With the pictures left out, reproduce exactly the lines from the one containing "repainted | royal" through the final line of the entries.
-------- Provided material --------
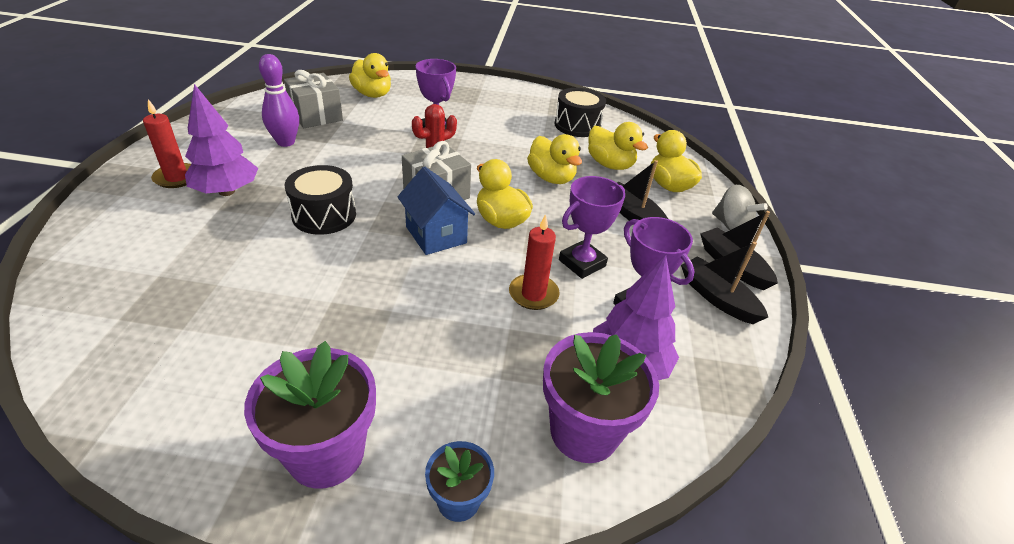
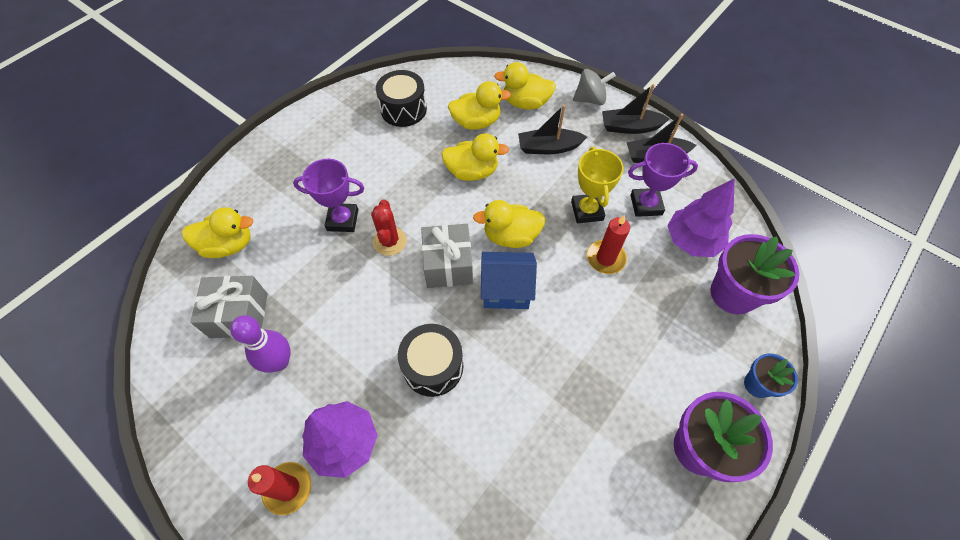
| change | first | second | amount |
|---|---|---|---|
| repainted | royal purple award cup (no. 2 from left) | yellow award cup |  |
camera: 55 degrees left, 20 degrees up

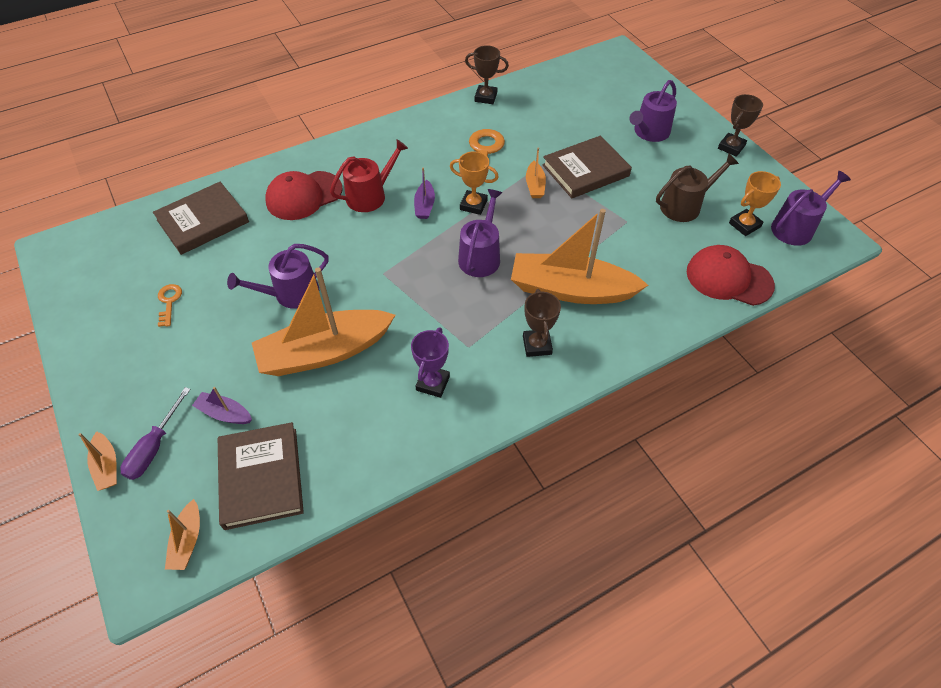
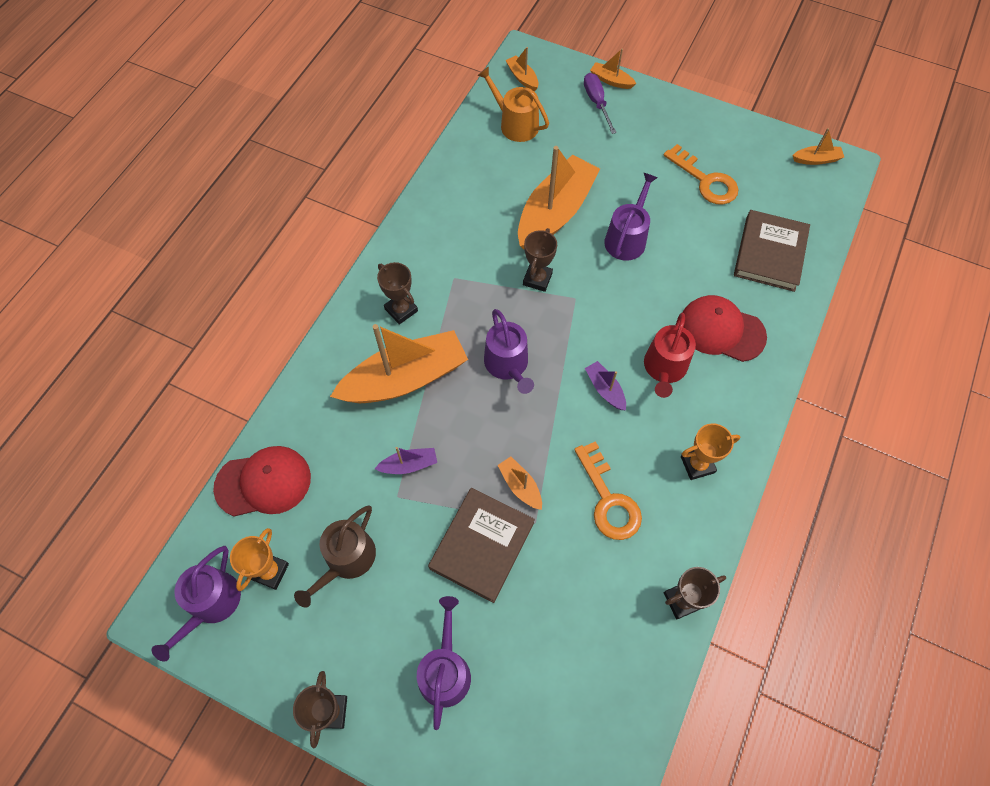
| change | first | second | amount |
|---|---|---|---|
| shifted | royal purple boat (no. 1 from left) |  |  |
| swapped | dark brown hardback (no. 2 from left) | orange-coloured watering can |  |
| new |  | dark brown award cup (no. 3 from left) |  |
| scaled | orange-coloured latchkey (no. 1 from left in the first image) | orange-coloured latchkey (no. 2 from left) | x1.80 |
| shifted | orange-coloured award cup (no. 1 from left in the first image) | orange-coloured award cup (no. 2 from left) |  |
| rotated | scarlet peaked cap (no. 1 from left in the first image) | scarlet peaked cap (no. 2 from left) | 90 degrees counterclockwise |
| new |  | orange-coloured boat (no. 6 from left) |  |
| gone | royal purple award cup |  |  |
camera: 145 degrees right, 10 degrees up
--------
Completed task:
| repainted | royal purple award cup (no. 2 from left) | yellow award cup |  |
camera: 55 degrees left, 20 degrees up

| change | first | second | amount |
|---|---|---|---|
| shifted | royal purple boat (no. 1 from left) |  |  |
| swapped | dark brown hardback (no. 2 from left) | orange-coloured watering can |  |
| new |  | dark brown award cup (no. 3 from left) |  |
| scaled | orange-coloured latchkey (no. 1 from left in the first image) | orange-coloured latchkey (no. 2 from left) | x1.80 |
| shifted | orange-coloured award cup (no. 1 from left in the first image) | orange-coloured award cup (no. 2 from left) |  |
| rotated | scarlet peaked cap (no. 1 from left in the first image) | scarlet peaked cap (no. 2 from left) | 90 degrees counterclockwise |
| new |  | orange-coloured boat (no. 6 from left) |  |
| gone | royal purple award cup |  |  |
camera: 145 degrees right, 10 degrees up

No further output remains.